Task requirements
Transcribe exactly the lines that fall between the one holding "turquoise tape: [457,92,528,157]" and the one holding "white cube: [109,170,164,237]", inclusive, from the entries below.

Given data
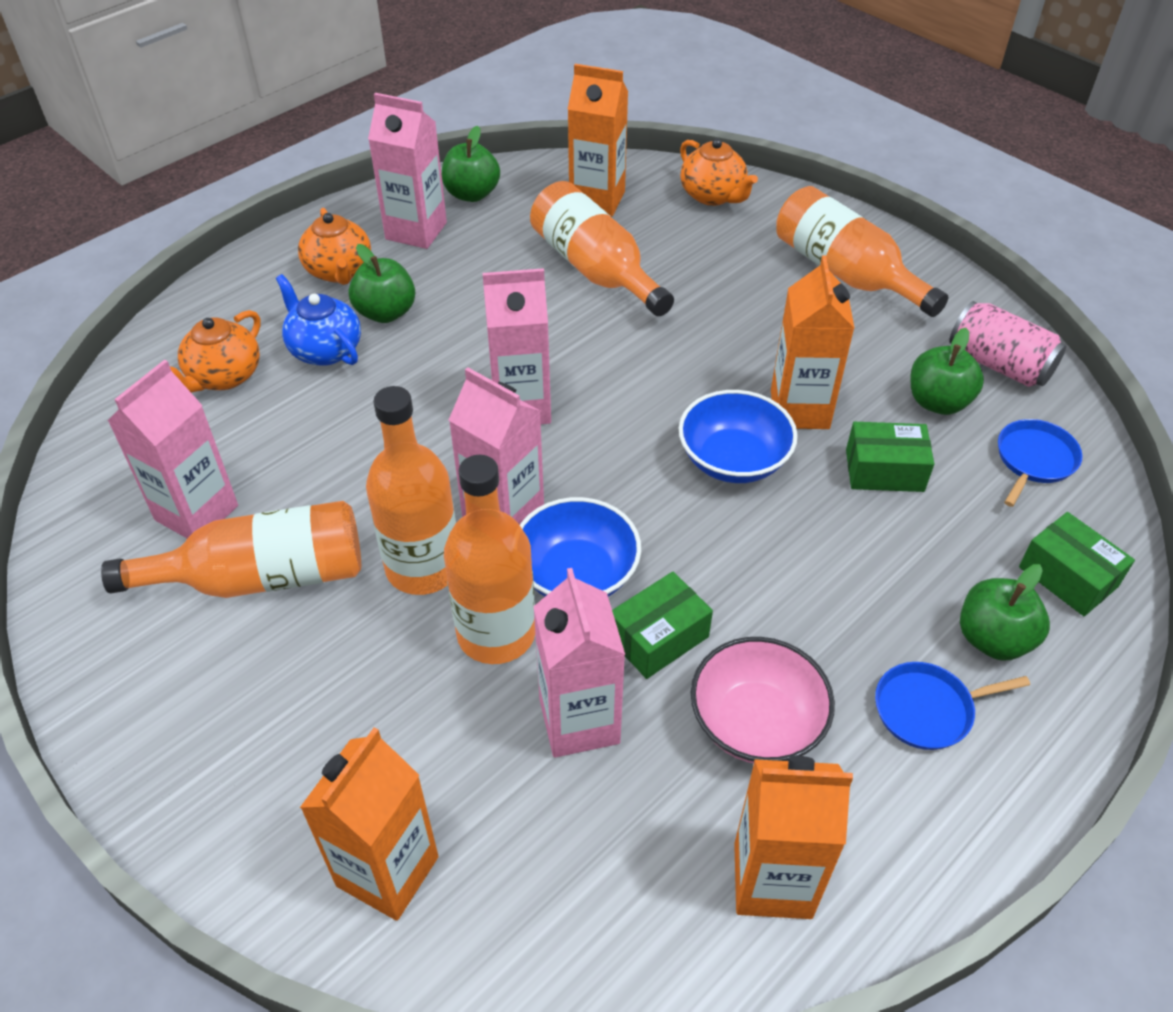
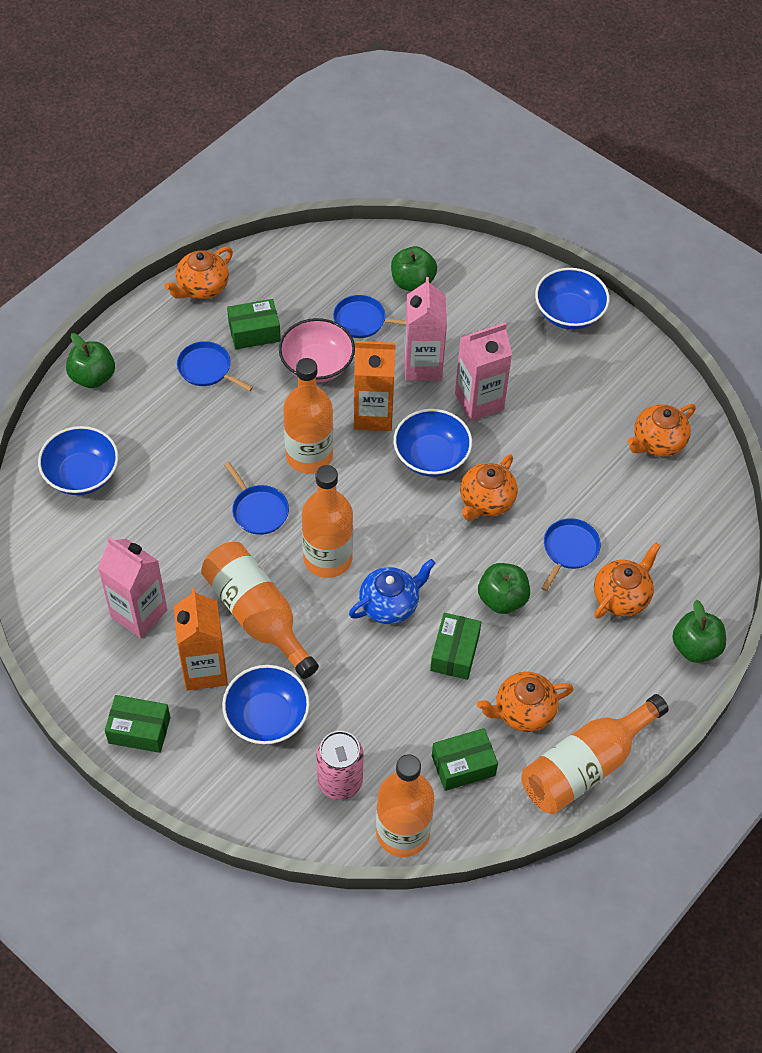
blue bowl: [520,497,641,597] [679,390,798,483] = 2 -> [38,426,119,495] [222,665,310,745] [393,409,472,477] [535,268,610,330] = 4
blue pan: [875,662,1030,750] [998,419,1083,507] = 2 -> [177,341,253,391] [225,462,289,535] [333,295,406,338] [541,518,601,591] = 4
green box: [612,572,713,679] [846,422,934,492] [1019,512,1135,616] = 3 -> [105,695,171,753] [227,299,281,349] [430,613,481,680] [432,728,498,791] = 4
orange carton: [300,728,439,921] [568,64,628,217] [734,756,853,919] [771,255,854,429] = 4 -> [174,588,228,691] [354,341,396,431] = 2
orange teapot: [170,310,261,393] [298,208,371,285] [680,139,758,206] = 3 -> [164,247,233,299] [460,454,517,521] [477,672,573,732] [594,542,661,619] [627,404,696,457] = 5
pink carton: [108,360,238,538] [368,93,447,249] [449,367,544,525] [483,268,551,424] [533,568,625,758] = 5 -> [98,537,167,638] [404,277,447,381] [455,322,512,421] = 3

...

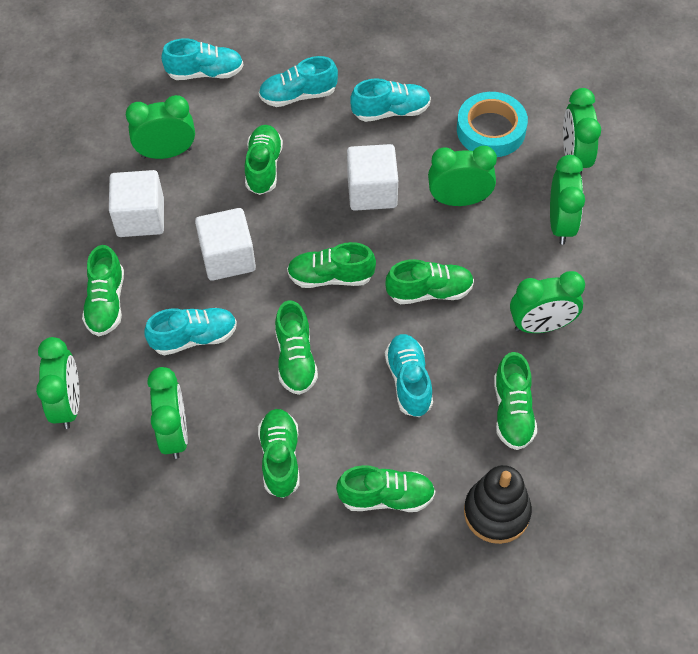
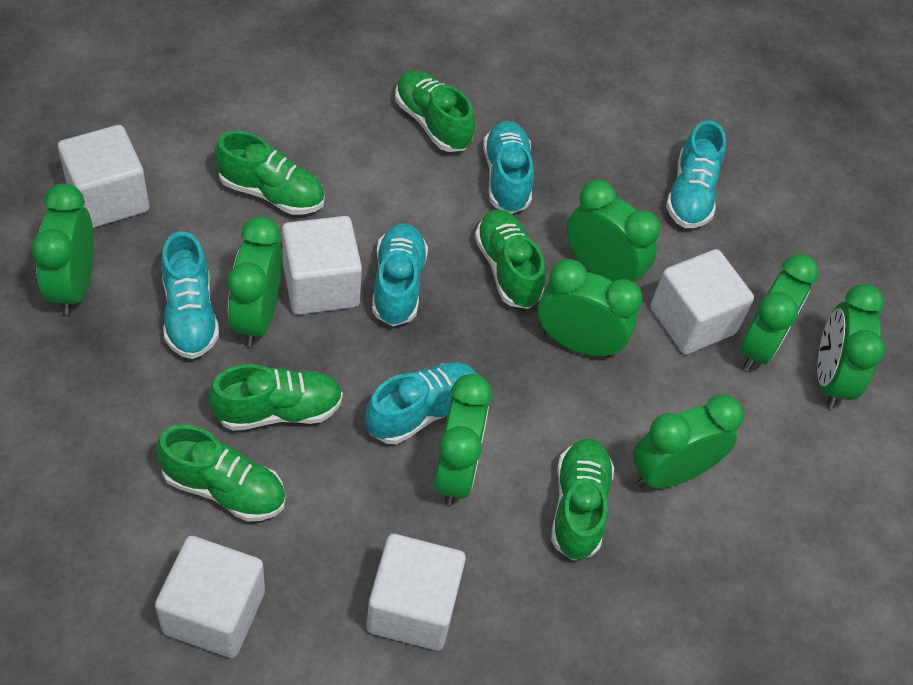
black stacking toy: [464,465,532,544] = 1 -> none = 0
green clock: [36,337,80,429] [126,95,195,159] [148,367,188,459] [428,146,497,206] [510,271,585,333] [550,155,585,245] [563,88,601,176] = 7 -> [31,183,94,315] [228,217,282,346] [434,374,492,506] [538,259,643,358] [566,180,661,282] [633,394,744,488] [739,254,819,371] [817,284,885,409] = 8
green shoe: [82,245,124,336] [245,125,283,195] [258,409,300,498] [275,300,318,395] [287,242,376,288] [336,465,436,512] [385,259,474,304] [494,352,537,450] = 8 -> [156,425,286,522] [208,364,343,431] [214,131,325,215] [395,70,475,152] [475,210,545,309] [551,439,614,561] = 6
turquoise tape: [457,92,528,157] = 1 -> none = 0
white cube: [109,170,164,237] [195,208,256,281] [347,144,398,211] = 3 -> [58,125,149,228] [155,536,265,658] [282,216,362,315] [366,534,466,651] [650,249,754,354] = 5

---

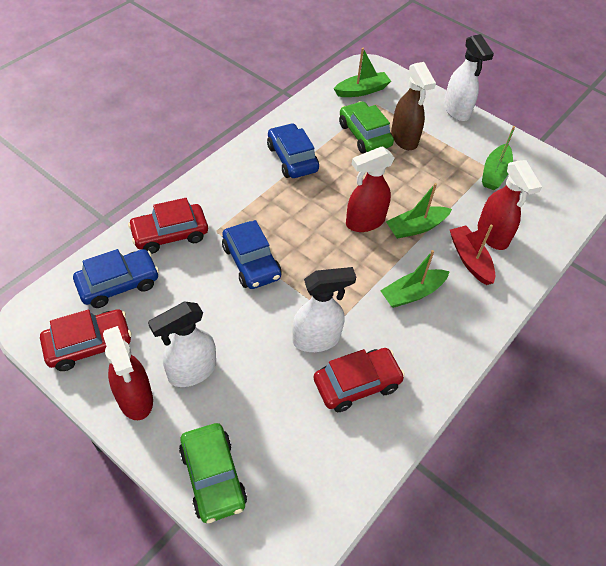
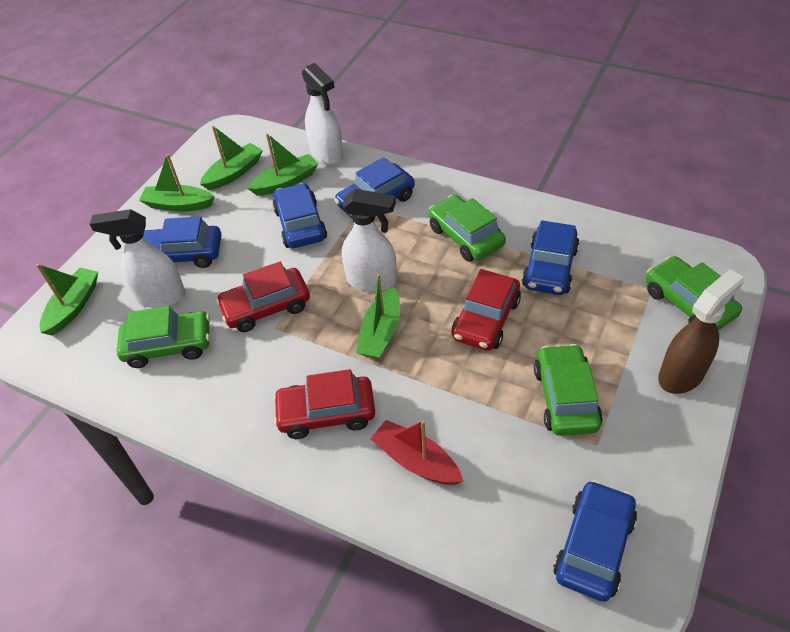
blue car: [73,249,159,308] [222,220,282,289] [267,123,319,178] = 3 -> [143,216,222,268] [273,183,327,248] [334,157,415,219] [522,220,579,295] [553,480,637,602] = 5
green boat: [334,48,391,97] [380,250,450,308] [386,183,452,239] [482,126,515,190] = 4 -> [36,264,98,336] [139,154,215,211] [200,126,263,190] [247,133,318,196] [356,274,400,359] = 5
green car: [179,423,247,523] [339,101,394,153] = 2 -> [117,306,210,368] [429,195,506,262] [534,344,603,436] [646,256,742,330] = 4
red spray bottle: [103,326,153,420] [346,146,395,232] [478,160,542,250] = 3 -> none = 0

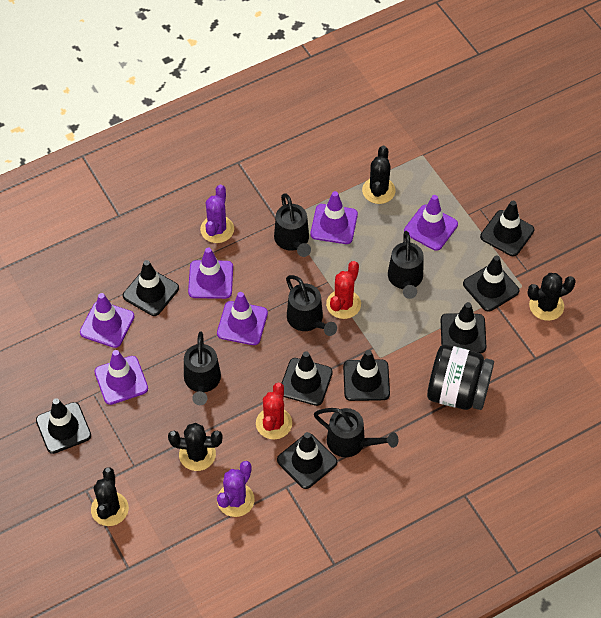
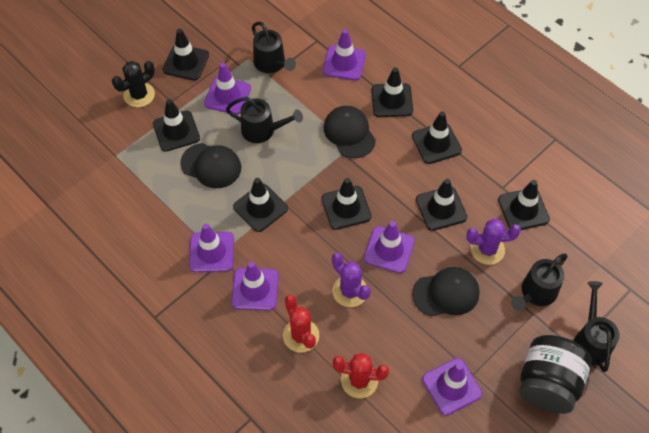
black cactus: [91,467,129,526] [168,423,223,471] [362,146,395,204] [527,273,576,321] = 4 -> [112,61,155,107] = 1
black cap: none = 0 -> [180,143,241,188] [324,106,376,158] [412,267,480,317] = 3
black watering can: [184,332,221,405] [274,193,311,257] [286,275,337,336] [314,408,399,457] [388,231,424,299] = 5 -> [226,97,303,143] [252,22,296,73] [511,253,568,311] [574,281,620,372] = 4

Task response
turquoise tape: [457,92,528,157] = 1 -> none = 0
white cube: [109,170,164,237] [195,208,256,281] [347,144,398,211] = 3 -> [58,125,149,228] [155,536,265,658] [282,216,362,315] [366,534,466,651] [650,249,754,354] = 5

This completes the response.